::: Listed entries

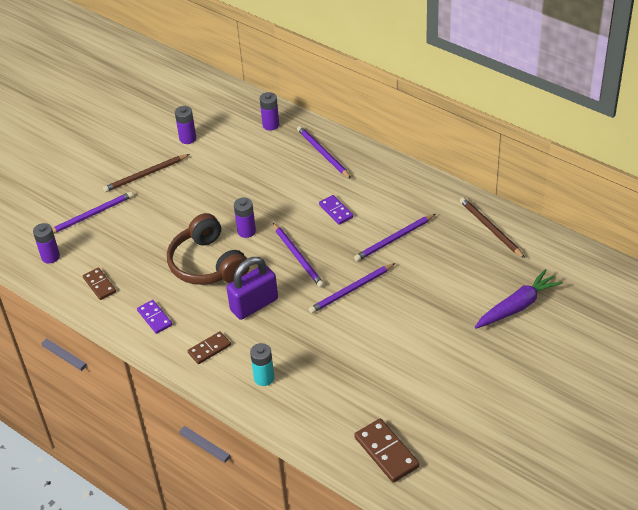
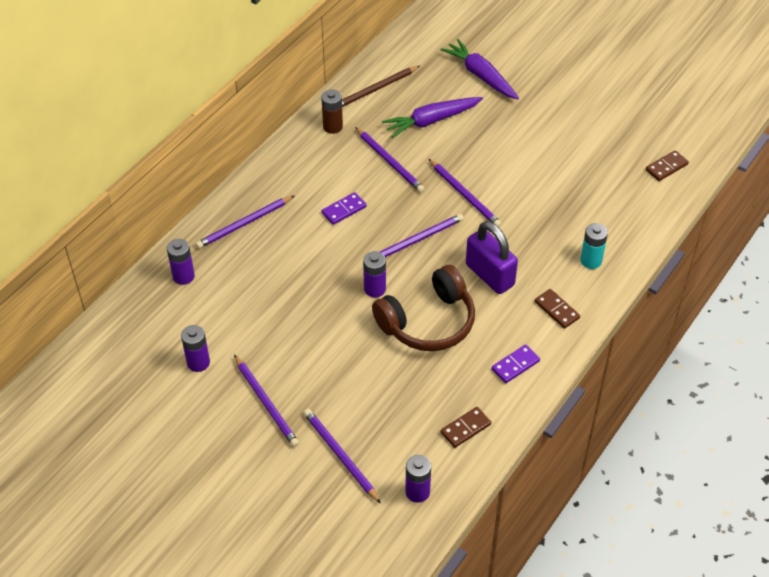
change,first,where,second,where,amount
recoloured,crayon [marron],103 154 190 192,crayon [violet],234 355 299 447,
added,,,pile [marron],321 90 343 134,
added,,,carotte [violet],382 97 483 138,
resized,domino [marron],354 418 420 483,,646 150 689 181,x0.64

::::::

= Requirement =
Each line from the one with "added,,,carotte [violet],382 97" through the end of the records above should be written out exactly. No other line should appear.

= Solution for this task =
added,,,carotte [violet],382 97 483 138,
resized,domino [marron],354 418 420 483,,646 150 689 181,x0.64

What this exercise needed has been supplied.